### Task details
Starting with the first of the lines and ending with the line that contains "brown hexagon at", rewrite them as a numbered list, leaving out any blank lines.
:: Extracted records
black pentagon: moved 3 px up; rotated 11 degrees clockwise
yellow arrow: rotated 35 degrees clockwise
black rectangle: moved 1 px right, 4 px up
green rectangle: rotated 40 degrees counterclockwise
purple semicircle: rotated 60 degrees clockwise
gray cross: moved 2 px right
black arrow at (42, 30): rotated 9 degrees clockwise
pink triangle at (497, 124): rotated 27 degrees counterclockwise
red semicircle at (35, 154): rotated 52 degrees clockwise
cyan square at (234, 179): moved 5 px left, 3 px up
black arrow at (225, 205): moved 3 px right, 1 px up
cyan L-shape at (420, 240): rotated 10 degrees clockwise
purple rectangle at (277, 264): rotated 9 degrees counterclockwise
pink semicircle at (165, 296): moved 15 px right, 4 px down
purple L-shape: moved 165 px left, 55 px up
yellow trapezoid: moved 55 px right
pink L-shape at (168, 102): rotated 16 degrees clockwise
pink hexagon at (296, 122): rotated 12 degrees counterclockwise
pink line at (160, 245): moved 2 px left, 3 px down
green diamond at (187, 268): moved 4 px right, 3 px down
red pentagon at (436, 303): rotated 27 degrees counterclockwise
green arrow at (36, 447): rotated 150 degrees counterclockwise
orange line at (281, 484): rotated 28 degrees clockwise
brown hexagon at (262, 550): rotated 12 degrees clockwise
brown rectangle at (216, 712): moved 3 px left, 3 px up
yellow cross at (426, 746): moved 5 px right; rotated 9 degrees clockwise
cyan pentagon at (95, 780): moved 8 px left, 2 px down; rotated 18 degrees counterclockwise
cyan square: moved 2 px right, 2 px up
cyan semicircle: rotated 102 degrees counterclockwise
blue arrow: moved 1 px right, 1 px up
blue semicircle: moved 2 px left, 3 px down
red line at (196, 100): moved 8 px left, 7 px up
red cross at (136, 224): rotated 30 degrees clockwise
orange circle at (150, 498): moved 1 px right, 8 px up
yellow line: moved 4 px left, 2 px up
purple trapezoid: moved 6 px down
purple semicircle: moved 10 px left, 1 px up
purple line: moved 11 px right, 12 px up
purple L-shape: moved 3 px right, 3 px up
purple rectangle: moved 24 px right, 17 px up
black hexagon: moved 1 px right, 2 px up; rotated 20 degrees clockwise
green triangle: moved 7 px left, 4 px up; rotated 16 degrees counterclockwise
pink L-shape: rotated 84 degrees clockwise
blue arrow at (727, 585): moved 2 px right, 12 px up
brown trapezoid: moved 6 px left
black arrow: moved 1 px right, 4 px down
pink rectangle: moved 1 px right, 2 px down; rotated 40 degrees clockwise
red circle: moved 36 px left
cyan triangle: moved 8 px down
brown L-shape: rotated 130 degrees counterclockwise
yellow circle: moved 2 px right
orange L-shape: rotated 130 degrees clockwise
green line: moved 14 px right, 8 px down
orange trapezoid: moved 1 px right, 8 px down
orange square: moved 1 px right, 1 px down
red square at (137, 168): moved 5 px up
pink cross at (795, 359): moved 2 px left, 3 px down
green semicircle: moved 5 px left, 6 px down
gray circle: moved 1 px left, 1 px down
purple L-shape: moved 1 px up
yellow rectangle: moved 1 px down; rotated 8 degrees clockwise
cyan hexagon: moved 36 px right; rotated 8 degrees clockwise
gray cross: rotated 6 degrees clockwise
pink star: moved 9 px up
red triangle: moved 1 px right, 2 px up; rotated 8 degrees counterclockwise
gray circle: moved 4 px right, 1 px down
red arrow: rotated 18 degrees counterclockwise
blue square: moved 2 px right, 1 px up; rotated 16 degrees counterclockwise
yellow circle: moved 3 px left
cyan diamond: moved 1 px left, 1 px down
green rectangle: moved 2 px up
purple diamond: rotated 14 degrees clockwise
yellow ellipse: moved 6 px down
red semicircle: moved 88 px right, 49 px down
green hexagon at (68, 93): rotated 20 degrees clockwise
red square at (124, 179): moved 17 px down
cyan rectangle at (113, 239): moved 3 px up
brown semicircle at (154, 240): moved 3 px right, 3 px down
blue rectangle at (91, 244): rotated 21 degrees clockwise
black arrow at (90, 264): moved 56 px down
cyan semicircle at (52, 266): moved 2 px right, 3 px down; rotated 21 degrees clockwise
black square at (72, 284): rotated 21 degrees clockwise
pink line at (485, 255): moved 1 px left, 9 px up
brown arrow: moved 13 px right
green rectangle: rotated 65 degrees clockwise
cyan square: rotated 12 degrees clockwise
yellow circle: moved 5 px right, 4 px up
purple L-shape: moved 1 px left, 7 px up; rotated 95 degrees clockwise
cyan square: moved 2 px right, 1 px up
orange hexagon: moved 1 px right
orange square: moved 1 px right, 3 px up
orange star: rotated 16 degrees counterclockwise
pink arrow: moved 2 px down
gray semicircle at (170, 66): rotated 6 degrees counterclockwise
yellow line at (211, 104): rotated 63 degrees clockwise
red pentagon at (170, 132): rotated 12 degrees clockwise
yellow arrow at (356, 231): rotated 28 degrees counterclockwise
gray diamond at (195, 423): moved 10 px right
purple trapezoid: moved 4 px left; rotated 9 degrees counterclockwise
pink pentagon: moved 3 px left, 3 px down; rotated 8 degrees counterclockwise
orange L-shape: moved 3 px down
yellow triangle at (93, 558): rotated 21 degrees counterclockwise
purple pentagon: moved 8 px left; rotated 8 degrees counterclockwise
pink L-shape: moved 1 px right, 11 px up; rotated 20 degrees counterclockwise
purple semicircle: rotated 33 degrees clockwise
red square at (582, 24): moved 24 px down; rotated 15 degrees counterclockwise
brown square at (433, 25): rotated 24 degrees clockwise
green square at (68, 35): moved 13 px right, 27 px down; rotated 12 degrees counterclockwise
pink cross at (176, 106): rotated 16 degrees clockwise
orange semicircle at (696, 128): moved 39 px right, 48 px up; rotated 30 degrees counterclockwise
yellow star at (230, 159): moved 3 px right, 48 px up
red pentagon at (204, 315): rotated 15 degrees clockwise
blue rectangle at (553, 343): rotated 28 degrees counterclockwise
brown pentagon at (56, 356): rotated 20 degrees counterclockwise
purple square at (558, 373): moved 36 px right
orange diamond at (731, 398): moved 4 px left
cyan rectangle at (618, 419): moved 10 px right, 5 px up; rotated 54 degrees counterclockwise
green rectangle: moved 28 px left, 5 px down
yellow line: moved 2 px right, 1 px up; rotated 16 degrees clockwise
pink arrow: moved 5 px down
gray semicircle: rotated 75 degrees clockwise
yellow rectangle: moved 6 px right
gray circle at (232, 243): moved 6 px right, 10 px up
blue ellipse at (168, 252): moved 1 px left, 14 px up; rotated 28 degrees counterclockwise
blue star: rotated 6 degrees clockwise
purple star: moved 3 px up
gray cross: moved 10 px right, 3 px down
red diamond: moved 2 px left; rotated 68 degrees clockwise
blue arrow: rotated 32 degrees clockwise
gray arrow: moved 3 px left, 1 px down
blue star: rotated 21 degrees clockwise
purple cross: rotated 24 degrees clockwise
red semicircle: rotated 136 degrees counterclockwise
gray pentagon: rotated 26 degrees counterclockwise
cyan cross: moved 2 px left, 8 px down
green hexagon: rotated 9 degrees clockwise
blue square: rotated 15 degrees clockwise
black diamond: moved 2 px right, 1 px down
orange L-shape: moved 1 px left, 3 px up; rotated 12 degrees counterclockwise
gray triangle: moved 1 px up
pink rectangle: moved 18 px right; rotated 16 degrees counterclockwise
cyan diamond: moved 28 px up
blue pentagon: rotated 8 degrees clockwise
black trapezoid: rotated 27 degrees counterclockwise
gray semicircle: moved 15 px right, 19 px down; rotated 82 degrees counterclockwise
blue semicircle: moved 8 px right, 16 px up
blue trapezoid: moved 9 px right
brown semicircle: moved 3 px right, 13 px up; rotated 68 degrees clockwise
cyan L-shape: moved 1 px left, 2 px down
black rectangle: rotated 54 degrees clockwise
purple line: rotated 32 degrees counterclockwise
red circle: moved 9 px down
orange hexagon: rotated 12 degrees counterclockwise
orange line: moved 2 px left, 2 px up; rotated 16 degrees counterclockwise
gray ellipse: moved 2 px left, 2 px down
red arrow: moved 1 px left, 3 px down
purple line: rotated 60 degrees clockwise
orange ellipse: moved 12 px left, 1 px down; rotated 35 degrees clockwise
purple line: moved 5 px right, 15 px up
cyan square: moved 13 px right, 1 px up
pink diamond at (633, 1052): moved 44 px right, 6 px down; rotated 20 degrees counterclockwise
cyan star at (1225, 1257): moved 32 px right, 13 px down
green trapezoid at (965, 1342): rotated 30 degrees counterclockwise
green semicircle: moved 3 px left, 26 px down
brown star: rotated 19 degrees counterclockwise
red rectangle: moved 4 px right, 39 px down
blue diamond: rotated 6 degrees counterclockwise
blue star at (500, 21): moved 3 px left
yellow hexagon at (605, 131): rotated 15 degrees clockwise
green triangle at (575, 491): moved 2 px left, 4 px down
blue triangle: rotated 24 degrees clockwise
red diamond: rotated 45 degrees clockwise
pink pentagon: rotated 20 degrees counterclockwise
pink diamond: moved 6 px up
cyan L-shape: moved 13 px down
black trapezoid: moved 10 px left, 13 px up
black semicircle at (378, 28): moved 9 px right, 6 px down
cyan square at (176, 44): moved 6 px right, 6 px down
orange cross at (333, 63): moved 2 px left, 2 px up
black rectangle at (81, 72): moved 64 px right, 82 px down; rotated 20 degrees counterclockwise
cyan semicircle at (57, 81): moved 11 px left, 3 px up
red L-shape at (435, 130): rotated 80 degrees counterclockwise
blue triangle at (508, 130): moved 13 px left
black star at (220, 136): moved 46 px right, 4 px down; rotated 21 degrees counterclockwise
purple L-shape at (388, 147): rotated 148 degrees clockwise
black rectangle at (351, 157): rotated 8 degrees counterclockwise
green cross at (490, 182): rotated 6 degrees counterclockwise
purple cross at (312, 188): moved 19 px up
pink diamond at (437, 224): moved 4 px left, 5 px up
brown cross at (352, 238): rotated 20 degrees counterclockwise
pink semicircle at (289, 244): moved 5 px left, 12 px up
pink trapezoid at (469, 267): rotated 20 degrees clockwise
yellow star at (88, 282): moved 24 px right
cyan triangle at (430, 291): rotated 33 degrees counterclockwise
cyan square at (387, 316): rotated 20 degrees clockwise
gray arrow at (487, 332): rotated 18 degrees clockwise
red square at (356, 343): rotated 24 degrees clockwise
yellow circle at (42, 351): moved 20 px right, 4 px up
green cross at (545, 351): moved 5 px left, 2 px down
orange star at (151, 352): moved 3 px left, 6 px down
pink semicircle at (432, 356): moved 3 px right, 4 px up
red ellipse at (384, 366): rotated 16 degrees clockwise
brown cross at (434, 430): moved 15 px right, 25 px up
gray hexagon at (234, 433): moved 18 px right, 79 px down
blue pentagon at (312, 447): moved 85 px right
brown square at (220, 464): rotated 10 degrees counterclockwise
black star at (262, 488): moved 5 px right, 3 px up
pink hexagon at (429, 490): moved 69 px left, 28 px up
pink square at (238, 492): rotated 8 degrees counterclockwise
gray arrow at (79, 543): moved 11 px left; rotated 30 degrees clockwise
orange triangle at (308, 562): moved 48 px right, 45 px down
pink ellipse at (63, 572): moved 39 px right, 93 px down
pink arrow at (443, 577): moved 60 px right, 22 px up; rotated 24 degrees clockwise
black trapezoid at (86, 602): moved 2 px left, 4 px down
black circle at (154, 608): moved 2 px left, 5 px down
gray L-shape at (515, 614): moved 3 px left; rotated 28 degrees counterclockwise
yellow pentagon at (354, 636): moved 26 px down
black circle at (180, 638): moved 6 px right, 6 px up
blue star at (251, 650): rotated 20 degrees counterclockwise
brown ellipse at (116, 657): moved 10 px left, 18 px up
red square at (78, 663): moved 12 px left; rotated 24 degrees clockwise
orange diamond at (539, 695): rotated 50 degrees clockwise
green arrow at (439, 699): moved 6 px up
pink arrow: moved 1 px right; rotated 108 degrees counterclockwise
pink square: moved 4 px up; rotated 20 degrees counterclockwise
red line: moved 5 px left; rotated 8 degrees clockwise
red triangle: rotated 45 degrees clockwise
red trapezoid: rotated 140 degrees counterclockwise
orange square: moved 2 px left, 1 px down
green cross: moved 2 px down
::::
### Written solution
1. black pentagon: moved 3 px up; rotated 11 degrees clockwise
2. yellow arrow: rotated 35 degrees clockwise
3. black rectangle: moved 1 px right, 4 px up
4. green rectangle: rotated 40 degrees counterclockwise
5. purple semicircle: rotated 60 degrees clockwise
6. gray cross: moved 2 px right
7. black arrow at (42, 30): rotated 9 degrees clockwise
8. pink triangle at (497, 124): rotated 27 degrees counterclockwise
9. red semicircle at (35, 154): rotated 52 degrees clockwise
10. cyan square at (234, 179): moved 5 px left, 3 px up
11. black arrow at (225, 205): moved 3 px right, 1 px up
12. cyan L-shape at (420, 240): rotated 10 degrees clockwise
13. purple rectangle at (277, 264): rotated 9 degrees counterclockwise
14. pink semicircle at (165, 296): moved 15 px right, 4 px down
15. purple L-shape: moved 165 px left, 55 px up
16. yellow trapezoid: moved 55 px right
17. pink L-shape at (168, 102): rotated 16 degrees clockwise
18. pink hexagon at (296, 122): rotated 12 degrees counterclockwise
19. pink line at (160, 245): moved 2 px left, 3 px down
20. green diamond at (187, 268): moved 4 px right, 3 px down
21. red pentagon at (436, 303): rotated 27 degrees counterclockwise
22. green arrow at (36, 447): rotated 150 degrees counterclockwise
23. orange line at (281, 484): rotated 28 degrees clockwise
24. brown hexagon at (262, 550): rotated 12 degrees clockwise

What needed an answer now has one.